BRIEF → Please write out the entire listing below exactly, excluding its pictures.
PROVIDED DATA: Begin
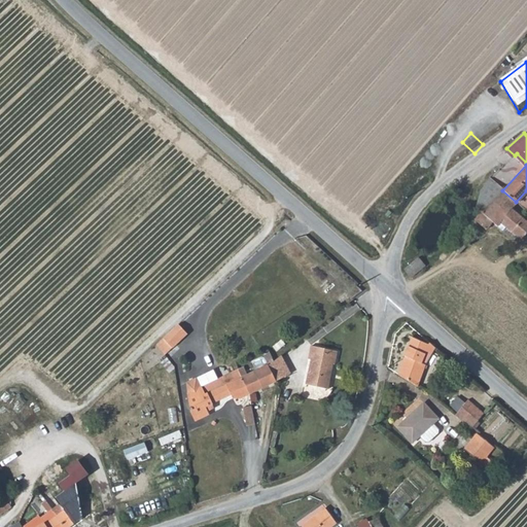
[(516,202),(502,190),(489,178),(481,191),(505,214),(512,207),(516,202)]
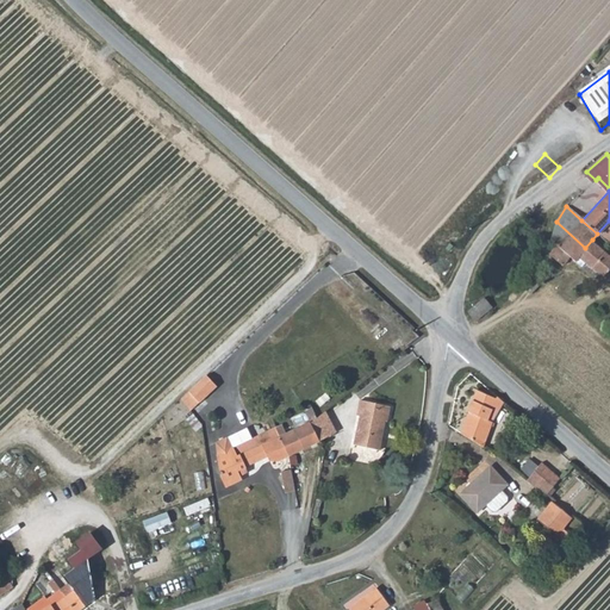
[(597,246),(592,240),(585,248),(556,222),(556,221),(549,238),(556,244),(549,254),(564,265),(571,256),(576,261),(579,257),(584,261),(597,246)]
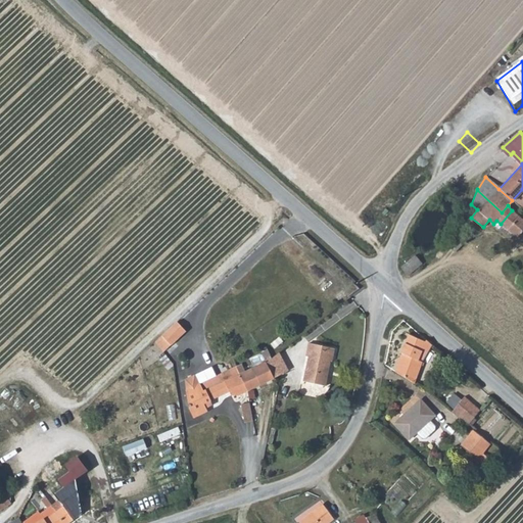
[(522,220),(520,217),(512,210),(501,224),(517,237),(522,230),(522,220)]
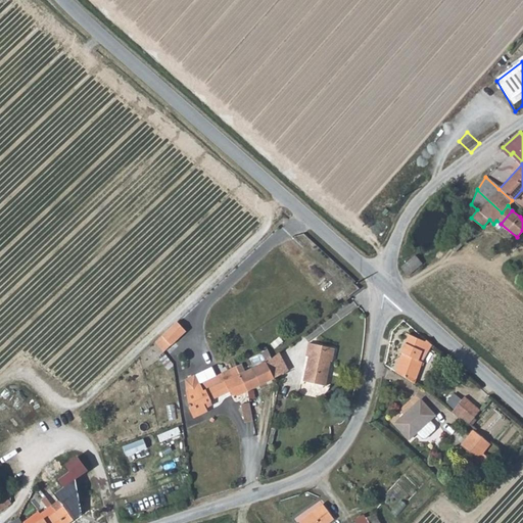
[(466,238),(462,234),(449,244),(455,249),(463,241),(465,243),(467,241),(465,239),(466,238)]
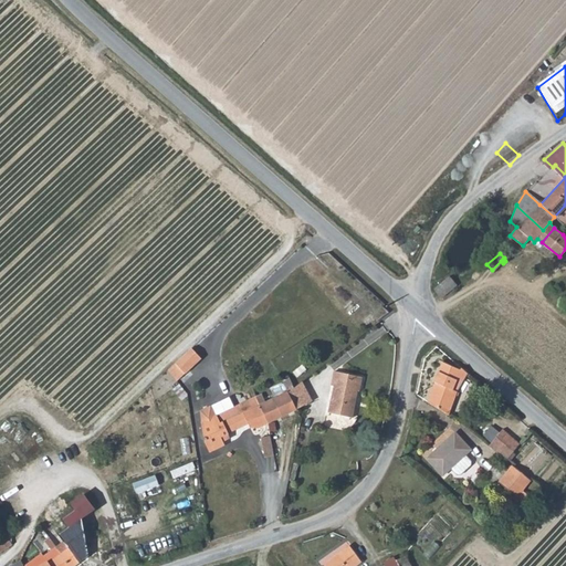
[(441,297),(457,284),(449,276),(433,289),(441,297)]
PROVIDED DATA: End
ANSWER →
[(516,202),(502,190),(489,178),(481,191),(505,214),(512,207),(516,202)]
[(597,246),(592,240),(585,248),(556,222),(556,221),(549,238),(556,244),(549,254),(564,265),(571,256),(576,261),(579,257),(584,261),(597,246)]
[(522,220),(520,217),(512,210),(501,224),(517,237),(522,230),(522,220)]
[(466,238),(462,234),(449,244),(455,249),(463,241),(465,243),(467,241),(465,239),(466,238)]
[(441,297),(457,284),(449,276),(433,289),(441,297)]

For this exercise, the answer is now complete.